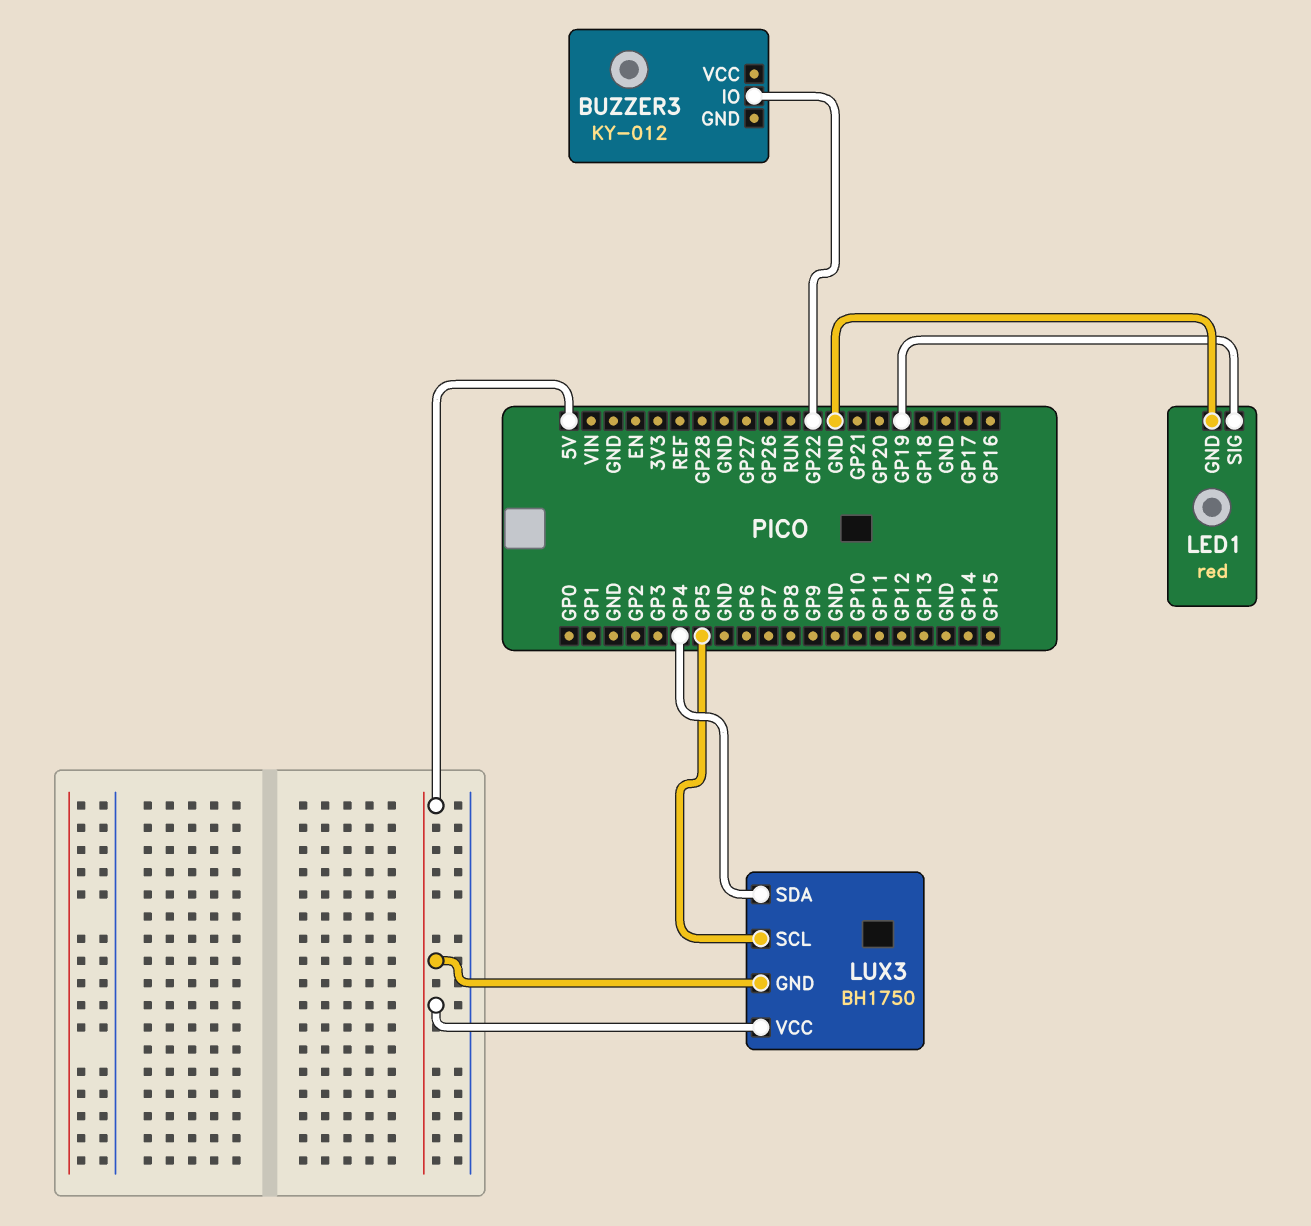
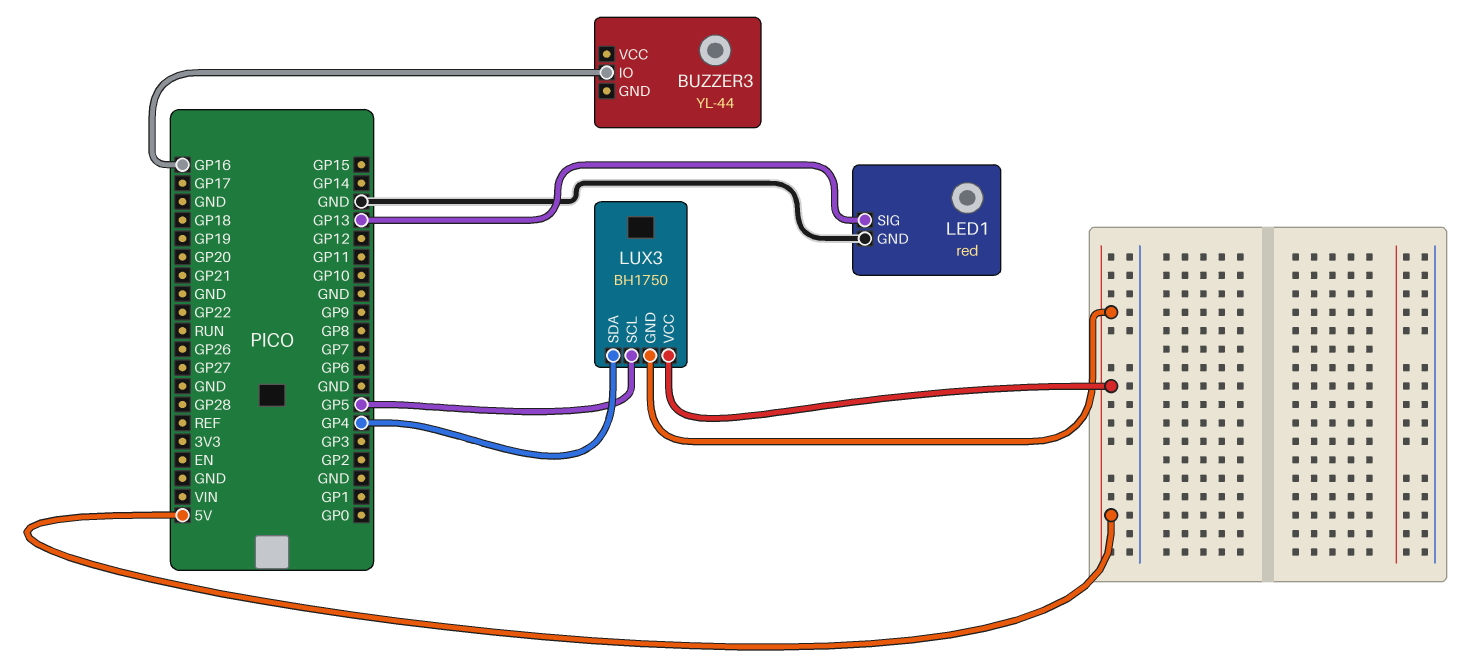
BUZZER3: KY-012 -> YL-44
BUZZER3 pin IO: GP22 -> GP16
LED1 pin SIG: GP19 -> GP13

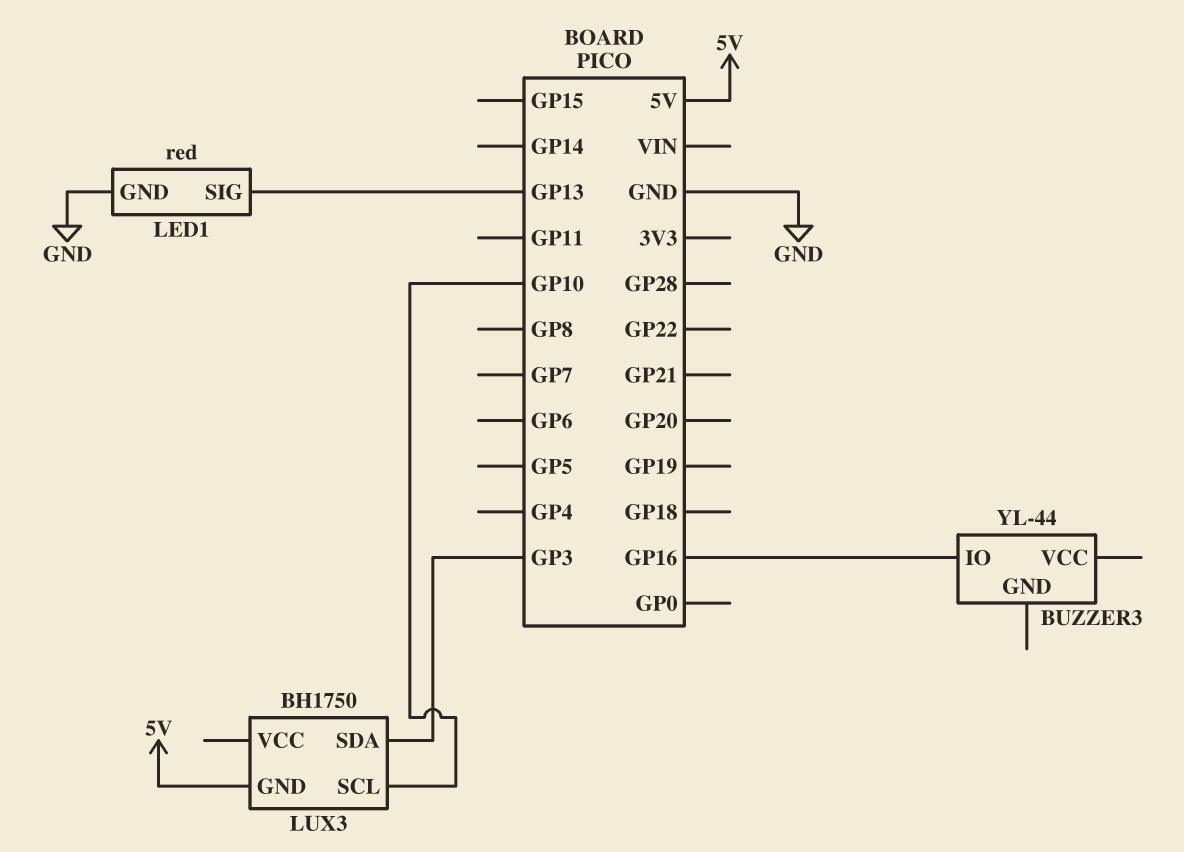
LUX3 pin SCL: GP5 -> GP10
LUX3 pin SDA: GP4 -> GP3
LUX3 pin VCC: 5V -> none

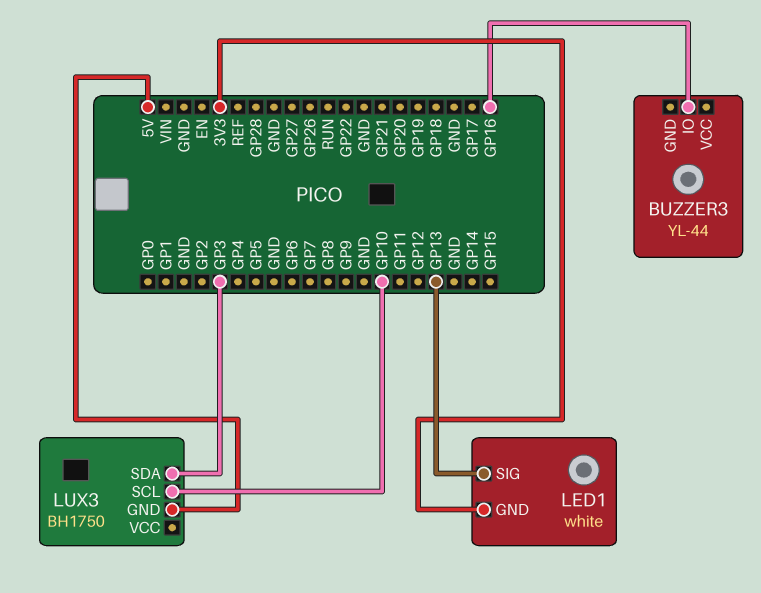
LED1: red -> white
LED1 pin GND: GND -> 3V3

» **WORK INSTRUCTIONS**
Retyping is limited to the line with "LUX3 pin SDA: GP4 -> GP3" and the lines after it in the material above; give them exactly and leave out the pictures.

» **ANSWER SECTION**
LUX3 pin SDA: GP4 -> GP3
LUX3 pin VCC: 5V -> none

LED1: red -> white
LED1 pin GND: GND -> 3V3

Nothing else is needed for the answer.